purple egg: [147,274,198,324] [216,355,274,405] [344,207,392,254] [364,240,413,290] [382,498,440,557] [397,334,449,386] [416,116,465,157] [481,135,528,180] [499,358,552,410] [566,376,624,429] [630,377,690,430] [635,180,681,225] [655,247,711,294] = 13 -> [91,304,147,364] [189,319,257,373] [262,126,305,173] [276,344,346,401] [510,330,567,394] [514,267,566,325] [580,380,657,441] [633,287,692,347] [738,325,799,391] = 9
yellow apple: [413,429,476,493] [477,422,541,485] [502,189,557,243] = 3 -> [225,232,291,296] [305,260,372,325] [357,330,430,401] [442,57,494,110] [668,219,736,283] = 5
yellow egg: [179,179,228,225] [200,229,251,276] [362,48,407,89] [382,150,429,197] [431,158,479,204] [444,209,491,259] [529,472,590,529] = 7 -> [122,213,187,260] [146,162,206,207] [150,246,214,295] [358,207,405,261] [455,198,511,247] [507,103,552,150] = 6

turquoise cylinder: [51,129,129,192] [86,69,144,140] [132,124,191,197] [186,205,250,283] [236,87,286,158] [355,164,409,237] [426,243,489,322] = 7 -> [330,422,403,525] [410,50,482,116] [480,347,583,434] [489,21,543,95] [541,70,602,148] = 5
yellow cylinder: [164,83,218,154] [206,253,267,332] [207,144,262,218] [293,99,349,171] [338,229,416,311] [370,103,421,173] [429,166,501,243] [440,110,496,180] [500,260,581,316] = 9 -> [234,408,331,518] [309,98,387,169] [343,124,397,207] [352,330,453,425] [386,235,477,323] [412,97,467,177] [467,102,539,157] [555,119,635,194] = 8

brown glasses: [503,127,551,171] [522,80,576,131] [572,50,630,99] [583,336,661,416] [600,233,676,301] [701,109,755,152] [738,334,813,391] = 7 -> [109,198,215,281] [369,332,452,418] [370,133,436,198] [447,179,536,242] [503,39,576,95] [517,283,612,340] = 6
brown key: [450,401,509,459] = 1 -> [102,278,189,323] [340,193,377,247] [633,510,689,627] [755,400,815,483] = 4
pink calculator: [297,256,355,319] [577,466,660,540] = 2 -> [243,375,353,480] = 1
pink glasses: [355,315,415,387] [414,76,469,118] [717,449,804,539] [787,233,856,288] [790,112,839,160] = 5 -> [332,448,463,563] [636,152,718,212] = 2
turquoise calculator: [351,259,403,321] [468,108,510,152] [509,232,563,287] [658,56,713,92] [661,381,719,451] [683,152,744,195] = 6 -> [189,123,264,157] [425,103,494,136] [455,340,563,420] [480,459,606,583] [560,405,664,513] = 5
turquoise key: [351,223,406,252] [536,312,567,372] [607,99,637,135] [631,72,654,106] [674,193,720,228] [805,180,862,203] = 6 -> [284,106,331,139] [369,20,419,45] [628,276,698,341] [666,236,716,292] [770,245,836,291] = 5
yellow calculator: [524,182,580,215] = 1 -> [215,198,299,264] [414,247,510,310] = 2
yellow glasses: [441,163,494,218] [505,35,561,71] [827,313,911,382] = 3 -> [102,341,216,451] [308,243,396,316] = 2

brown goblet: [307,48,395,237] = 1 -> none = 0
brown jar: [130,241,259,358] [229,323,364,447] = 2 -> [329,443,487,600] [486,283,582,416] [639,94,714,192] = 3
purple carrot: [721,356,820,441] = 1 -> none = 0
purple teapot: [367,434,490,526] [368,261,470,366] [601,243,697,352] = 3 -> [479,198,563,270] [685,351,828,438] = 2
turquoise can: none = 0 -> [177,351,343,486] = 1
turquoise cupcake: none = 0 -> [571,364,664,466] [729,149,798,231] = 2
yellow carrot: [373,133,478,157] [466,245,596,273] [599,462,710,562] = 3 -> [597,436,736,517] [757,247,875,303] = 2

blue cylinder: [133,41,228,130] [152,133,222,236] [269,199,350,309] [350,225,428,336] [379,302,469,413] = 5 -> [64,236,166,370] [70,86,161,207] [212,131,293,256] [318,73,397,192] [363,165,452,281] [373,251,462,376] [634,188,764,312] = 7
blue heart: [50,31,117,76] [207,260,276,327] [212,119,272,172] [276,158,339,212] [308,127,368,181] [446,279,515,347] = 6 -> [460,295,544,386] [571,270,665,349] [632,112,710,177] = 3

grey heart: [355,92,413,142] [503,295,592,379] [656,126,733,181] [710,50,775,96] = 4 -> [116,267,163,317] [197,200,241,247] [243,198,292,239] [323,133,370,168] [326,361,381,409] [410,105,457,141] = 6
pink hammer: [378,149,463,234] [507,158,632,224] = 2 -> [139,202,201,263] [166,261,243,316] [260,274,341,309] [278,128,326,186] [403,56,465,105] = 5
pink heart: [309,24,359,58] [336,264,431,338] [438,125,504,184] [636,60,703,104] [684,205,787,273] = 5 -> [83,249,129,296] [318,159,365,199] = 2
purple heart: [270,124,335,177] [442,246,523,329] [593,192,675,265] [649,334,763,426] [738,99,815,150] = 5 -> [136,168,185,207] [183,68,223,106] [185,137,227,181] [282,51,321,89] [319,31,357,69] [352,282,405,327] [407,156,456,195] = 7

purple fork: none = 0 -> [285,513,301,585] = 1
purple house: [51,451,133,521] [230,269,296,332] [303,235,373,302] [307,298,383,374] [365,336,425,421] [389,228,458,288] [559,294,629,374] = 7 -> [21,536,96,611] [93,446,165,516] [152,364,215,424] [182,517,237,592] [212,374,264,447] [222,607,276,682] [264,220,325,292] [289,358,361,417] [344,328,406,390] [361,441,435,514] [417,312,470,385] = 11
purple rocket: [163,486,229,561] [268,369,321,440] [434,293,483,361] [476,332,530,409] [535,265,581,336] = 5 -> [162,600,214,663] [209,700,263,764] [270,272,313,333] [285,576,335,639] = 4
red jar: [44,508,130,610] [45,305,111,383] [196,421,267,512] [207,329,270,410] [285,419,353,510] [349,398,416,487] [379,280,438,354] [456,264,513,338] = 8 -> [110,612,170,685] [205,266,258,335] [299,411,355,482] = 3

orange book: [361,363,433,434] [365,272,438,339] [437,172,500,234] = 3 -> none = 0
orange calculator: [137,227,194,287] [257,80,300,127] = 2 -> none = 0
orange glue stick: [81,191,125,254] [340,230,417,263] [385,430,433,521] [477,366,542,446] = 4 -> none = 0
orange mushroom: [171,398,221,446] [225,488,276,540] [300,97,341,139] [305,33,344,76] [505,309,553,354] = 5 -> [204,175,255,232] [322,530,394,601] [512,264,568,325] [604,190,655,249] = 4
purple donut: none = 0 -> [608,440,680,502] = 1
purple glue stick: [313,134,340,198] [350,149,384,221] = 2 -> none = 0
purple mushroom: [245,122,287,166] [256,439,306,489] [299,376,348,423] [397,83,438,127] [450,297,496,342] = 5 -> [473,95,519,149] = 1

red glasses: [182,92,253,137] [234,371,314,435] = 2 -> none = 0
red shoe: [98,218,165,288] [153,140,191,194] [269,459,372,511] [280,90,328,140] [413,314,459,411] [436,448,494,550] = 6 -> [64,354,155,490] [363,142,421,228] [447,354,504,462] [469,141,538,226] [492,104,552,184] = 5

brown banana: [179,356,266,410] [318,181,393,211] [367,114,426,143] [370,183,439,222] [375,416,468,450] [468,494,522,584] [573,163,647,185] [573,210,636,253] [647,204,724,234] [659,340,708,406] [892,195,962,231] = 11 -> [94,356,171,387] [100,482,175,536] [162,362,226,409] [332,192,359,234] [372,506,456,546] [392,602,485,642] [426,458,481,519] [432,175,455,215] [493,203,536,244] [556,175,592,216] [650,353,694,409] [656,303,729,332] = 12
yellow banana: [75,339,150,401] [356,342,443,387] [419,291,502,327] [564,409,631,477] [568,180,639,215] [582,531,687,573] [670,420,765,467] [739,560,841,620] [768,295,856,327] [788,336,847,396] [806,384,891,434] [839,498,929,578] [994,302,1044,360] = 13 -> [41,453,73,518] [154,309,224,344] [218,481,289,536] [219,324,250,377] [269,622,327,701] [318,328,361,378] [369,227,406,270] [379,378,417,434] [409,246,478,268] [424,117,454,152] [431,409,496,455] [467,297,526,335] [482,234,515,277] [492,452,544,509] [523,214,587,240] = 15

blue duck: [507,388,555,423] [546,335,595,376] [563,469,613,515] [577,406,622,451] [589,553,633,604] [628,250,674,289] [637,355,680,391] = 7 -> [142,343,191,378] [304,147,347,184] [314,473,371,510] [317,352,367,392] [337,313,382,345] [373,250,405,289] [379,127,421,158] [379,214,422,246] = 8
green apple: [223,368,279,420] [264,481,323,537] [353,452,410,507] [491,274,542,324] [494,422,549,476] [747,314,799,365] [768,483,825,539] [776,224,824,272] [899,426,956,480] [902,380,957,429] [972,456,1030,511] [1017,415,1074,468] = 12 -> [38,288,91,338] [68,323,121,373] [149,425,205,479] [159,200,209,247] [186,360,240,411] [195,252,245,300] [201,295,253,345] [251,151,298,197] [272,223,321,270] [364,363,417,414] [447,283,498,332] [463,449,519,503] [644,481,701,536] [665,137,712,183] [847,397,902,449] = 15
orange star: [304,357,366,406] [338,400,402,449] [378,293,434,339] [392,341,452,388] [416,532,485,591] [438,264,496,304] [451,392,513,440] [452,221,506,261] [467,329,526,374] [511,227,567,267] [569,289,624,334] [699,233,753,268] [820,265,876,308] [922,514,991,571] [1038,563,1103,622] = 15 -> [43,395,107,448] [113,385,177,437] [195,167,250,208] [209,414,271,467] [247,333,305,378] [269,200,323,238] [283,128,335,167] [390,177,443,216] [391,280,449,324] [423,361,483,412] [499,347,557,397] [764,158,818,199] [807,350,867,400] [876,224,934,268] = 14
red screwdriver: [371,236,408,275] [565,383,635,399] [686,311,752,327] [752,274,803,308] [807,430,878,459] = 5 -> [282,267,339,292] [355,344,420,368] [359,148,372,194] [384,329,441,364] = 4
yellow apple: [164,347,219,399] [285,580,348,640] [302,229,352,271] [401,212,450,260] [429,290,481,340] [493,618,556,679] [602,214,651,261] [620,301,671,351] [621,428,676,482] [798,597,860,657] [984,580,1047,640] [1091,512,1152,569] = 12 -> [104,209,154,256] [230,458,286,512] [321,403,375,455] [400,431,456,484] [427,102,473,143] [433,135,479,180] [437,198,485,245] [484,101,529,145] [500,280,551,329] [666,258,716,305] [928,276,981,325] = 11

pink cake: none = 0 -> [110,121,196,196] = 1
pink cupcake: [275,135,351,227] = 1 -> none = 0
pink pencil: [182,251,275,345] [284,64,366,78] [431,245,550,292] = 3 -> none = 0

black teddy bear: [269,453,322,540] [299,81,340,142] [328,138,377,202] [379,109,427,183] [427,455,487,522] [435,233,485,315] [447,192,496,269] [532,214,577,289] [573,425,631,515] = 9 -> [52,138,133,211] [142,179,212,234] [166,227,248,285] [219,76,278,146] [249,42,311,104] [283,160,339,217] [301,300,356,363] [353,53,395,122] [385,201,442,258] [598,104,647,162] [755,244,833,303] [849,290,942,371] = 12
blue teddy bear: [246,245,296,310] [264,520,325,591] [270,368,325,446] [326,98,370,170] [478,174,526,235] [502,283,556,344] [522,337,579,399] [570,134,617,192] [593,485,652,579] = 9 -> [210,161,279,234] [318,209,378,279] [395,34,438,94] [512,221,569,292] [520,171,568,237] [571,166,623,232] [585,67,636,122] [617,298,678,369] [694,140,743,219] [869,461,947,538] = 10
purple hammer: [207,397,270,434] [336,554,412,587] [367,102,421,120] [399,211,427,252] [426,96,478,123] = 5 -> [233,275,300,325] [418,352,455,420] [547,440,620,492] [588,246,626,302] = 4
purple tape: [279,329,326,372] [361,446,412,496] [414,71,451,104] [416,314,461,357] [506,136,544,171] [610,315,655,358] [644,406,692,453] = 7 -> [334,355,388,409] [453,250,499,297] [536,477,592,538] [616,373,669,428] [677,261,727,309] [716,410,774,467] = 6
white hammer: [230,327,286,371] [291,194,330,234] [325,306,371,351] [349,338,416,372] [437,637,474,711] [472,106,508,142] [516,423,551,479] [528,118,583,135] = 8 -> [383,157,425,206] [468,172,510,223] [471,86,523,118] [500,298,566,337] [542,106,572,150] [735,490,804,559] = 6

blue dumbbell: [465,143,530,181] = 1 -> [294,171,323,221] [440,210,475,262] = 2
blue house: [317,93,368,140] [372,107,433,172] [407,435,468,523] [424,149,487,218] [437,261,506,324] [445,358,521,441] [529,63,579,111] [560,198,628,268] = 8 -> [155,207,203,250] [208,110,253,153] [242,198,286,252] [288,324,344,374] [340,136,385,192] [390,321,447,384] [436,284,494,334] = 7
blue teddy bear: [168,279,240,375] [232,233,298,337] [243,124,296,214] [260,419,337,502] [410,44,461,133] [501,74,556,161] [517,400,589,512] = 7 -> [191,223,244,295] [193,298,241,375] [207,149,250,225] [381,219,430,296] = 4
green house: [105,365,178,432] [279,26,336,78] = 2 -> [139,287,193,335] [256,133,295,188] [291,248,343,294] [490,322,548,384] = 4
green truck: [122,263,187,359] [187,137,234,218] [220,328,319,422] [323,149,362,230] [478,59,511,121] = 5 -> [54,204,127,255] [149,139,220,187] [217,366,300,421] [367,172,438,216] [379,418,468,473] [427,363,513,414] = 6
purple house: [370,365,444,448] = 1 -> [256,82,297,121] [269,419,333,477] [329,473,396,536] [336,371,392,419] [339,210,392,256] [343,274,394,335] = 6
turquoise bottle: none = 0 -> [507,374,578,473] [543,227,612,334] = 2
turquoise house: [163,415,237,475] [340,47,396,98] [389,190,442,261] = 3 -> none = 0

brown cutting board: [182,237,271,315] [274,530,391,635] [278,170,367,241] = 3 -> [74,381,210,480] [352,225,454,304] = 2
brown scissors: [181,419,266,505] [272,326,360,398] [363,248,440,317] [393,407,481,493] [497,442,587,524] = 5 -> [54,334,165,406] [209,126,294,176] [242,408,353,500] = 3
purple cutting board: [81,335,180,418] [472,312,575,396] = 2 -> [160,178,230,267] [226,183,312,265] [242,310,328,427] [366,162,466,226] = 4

- - - - -

▸ WHAT YOU HAVE TO DO
An exact, complete copy of the lines above from the one with "brown jar: [130,241,259,358]" through the one with "turquoise cupcake: none" is the whole answer.

▸ ANSWER TO THE EXERCISE
brown jar: [130,241,259,358] [229,323,364,447] = 2 -> [329,443,487,600] [486,283,582,416] [639,94,714,192] = 3
purple carrot: [721,356,820,441] = 1 -> none = 0
purple teapot: [367,434,490,526] [368,261,470,366] [601,243,697,352] = 3 -> [479,198,563,270] [685,351,828,438] = 2
turquoise can: none = 0 -> [177,351,343,486] = 1
turquoise cupcake: none = 0 -> [571,364,664,466] [729,149,798,231] = 2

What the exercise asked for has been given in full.